Data for review Block Start
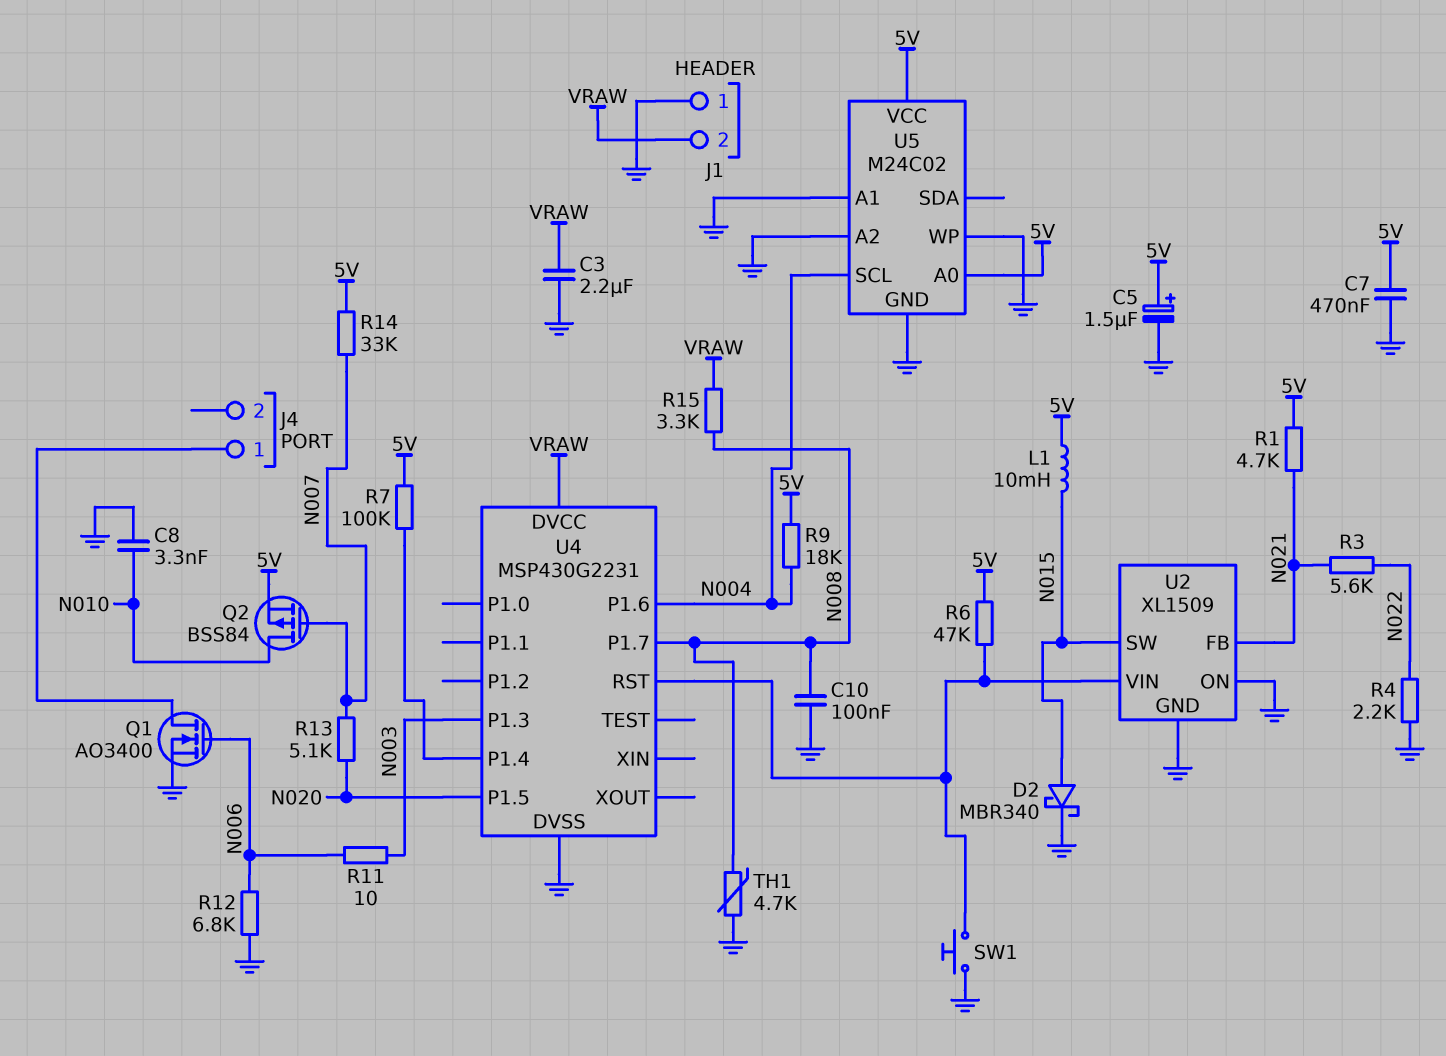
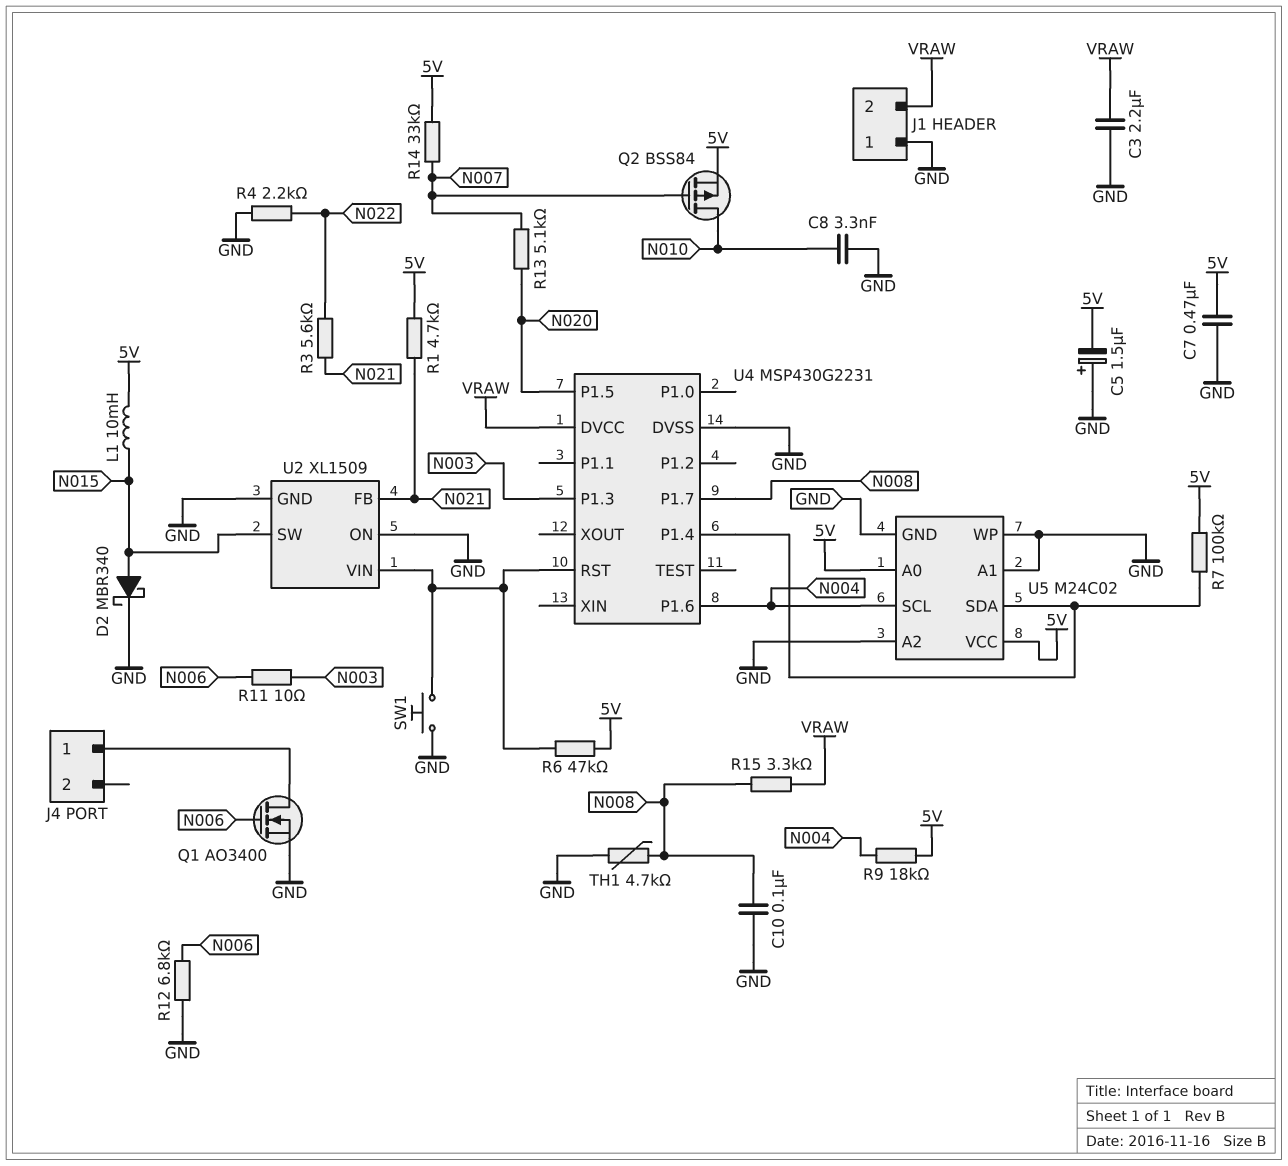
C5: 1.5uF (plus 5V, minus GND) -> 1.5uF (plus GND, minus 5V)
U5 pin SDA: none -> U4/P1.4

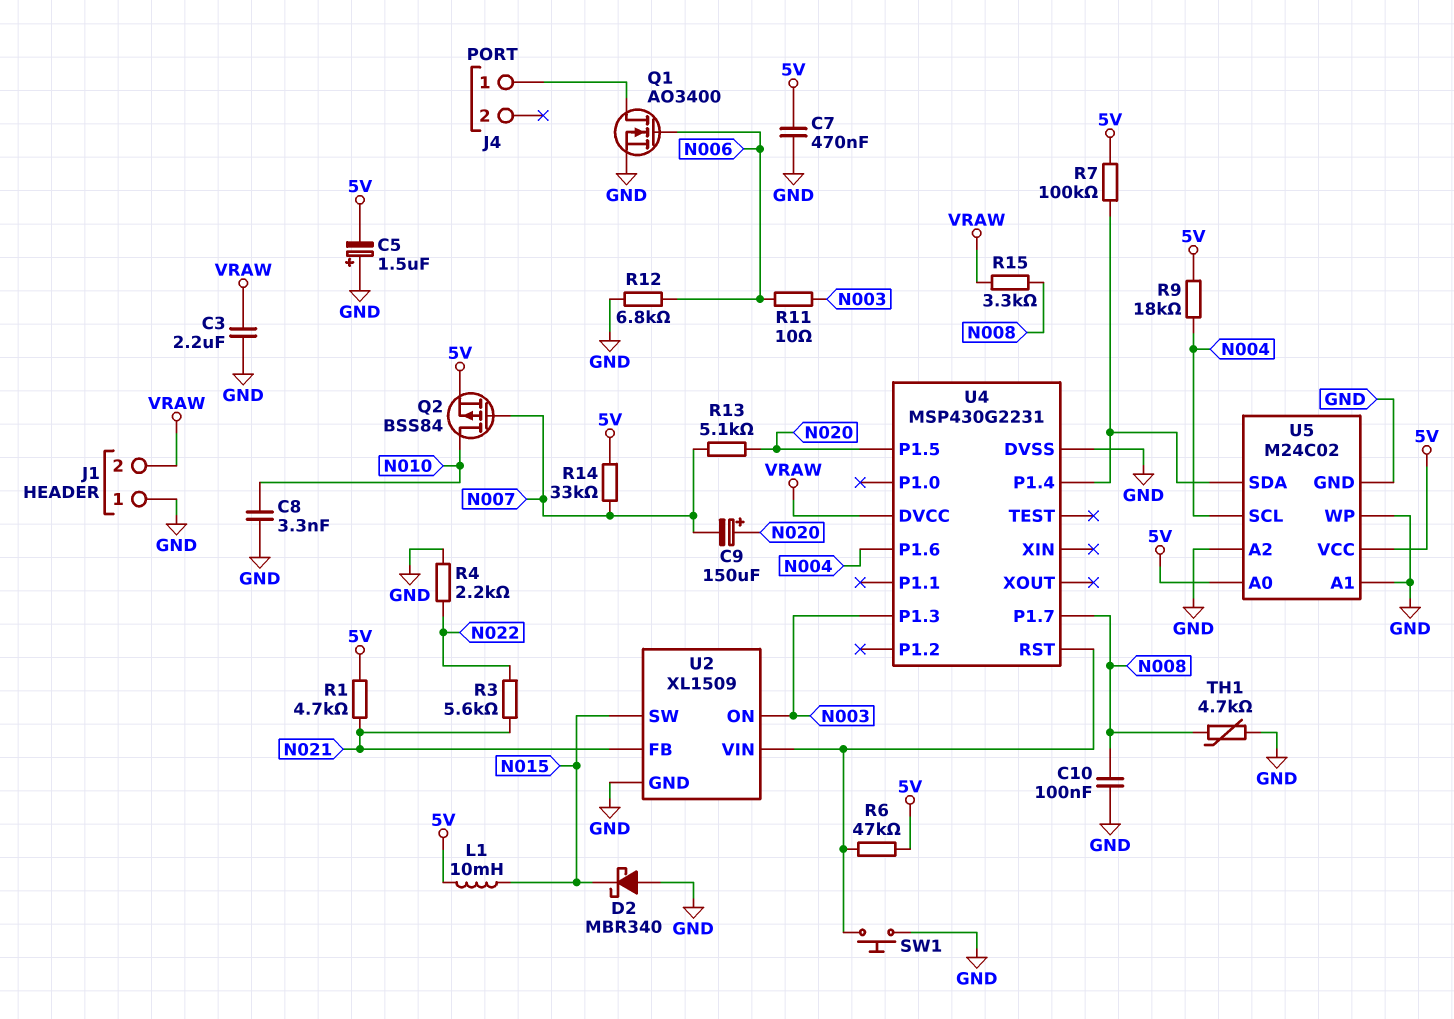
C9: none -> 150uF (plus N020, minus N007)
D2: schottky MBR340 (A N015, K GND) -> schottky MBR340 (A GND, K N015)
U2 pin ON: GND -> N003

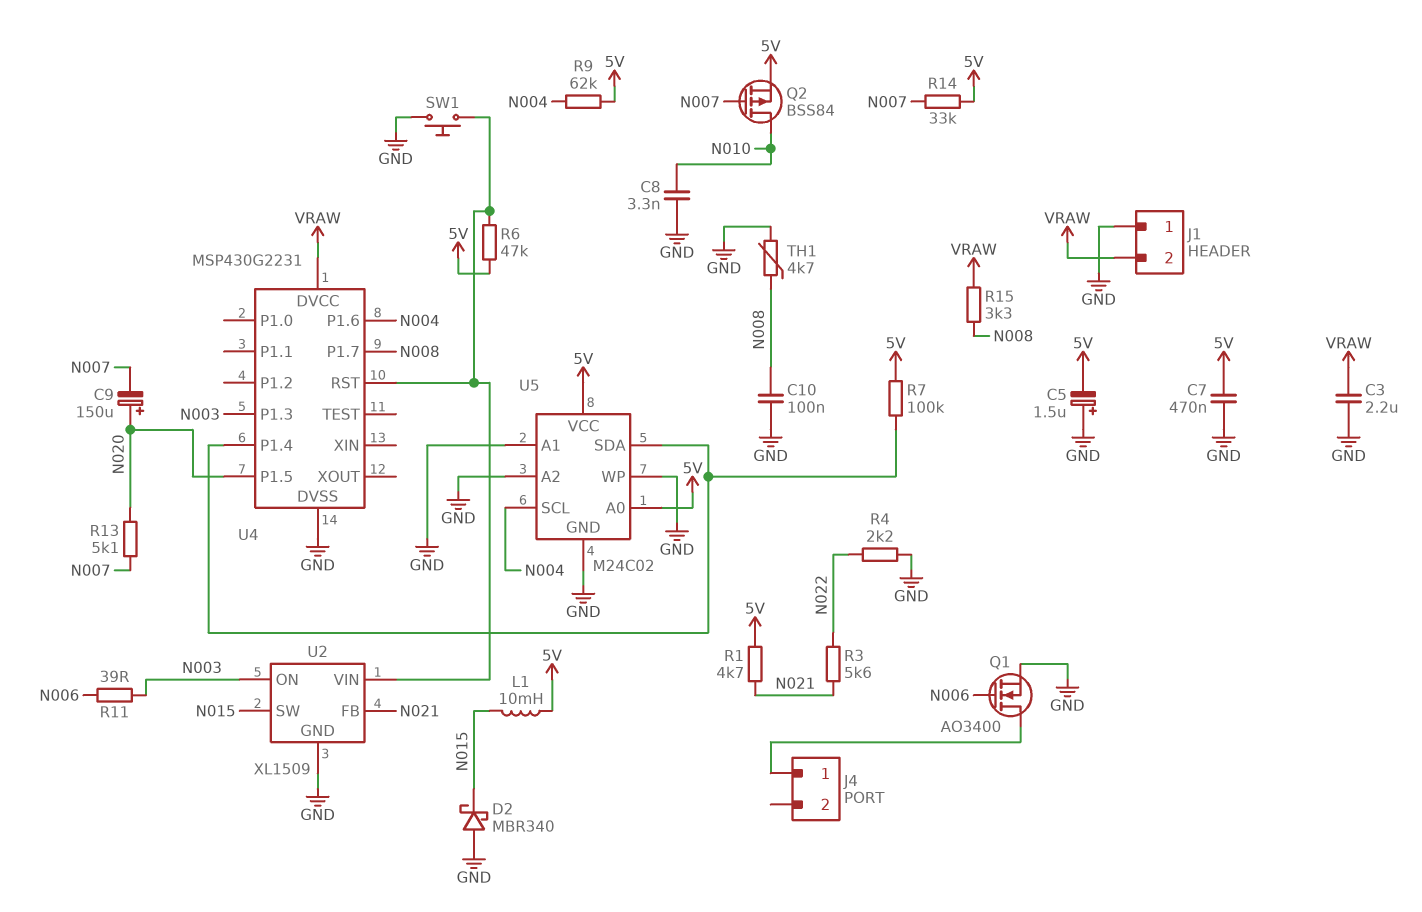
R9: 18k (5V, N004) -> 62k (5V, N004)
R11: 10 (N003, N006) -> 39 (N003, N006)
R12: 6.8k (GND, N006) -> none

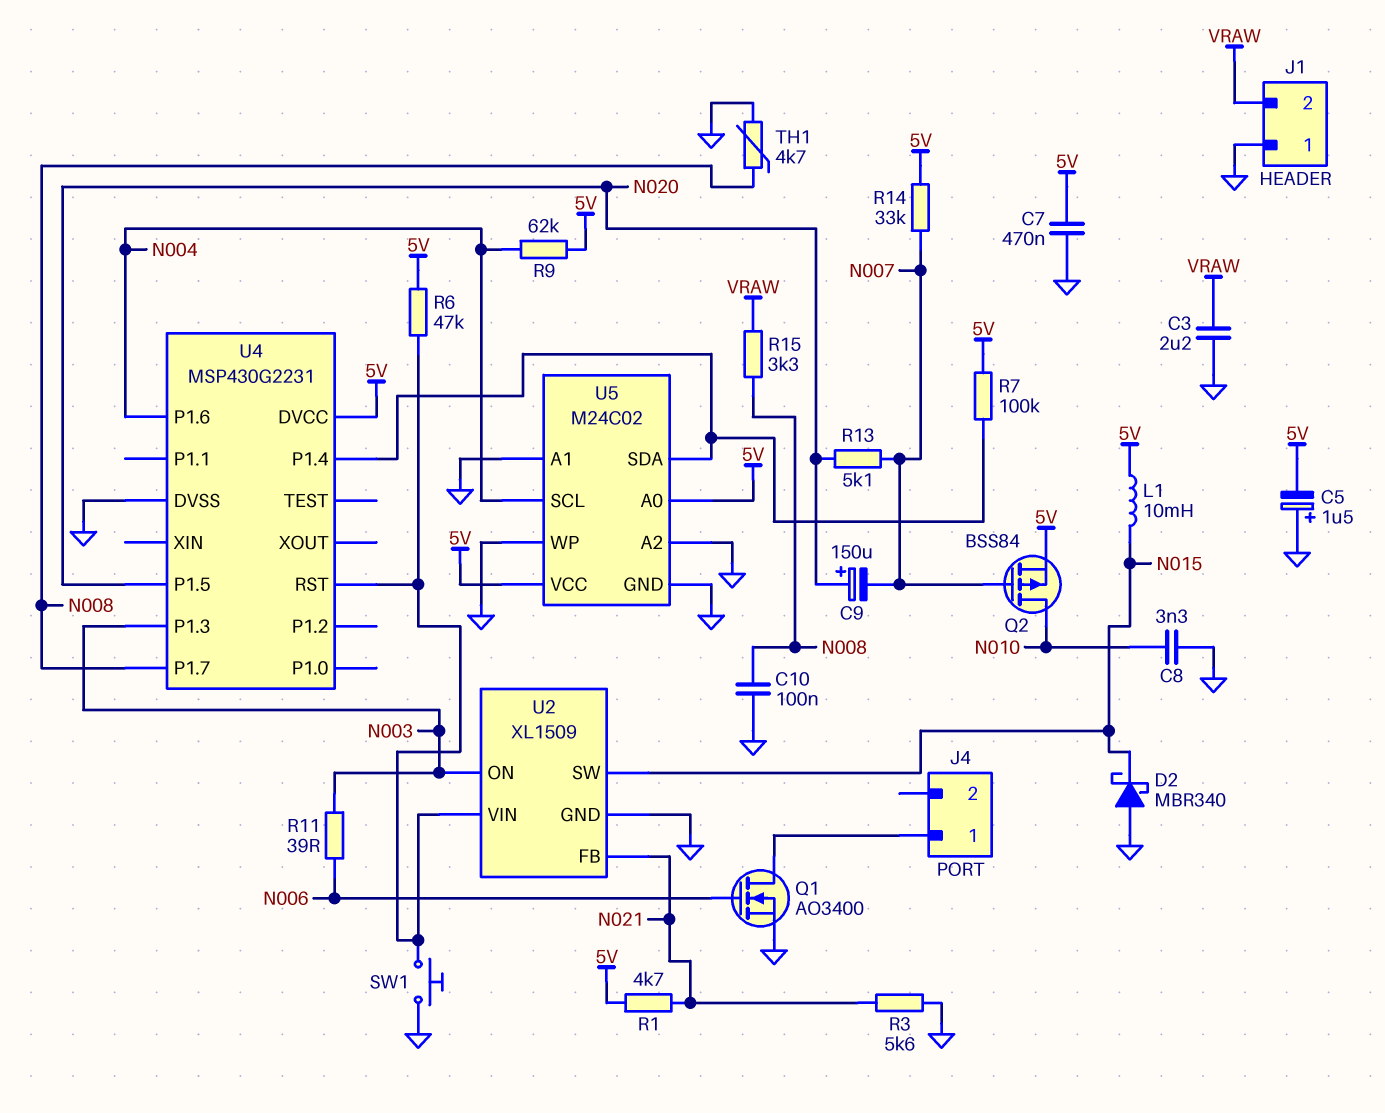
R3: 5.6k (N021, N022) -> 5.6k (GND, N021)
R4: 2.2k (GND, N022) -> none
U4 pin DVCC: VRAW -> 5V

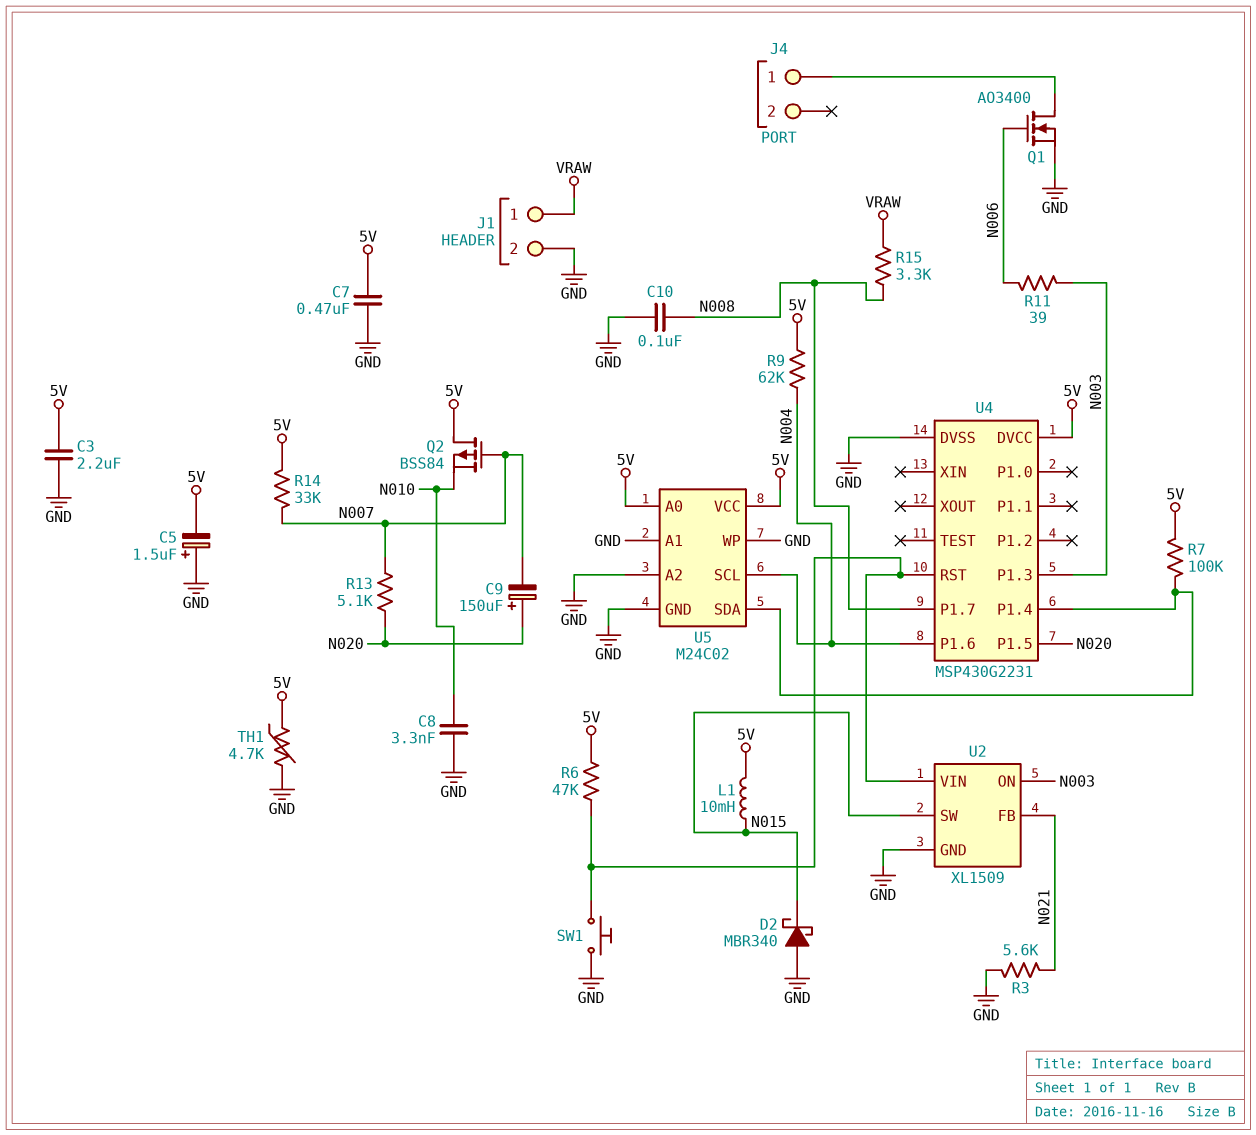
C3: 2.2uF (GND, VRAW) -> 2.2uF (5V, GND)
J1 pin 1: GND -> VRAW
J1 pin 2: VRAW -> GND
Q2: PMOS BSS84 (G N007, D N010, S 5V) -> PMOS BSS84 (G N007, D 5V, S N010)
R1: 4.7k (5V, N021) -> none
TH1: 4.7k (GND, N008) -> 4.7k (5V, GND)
Data for review Block End
(Task brief) Which lines above contain the word "none"? Show each of them.

(Solution)
U5 pin SDA: none -> U4/P1.4
C9: none -> 150uF (plus N020, minus N007)
R12: 6.8k (GND, N006) -> none
R4: 2.2k (GND, N022) -> none
R1: 4.7k (5V, N021) -> none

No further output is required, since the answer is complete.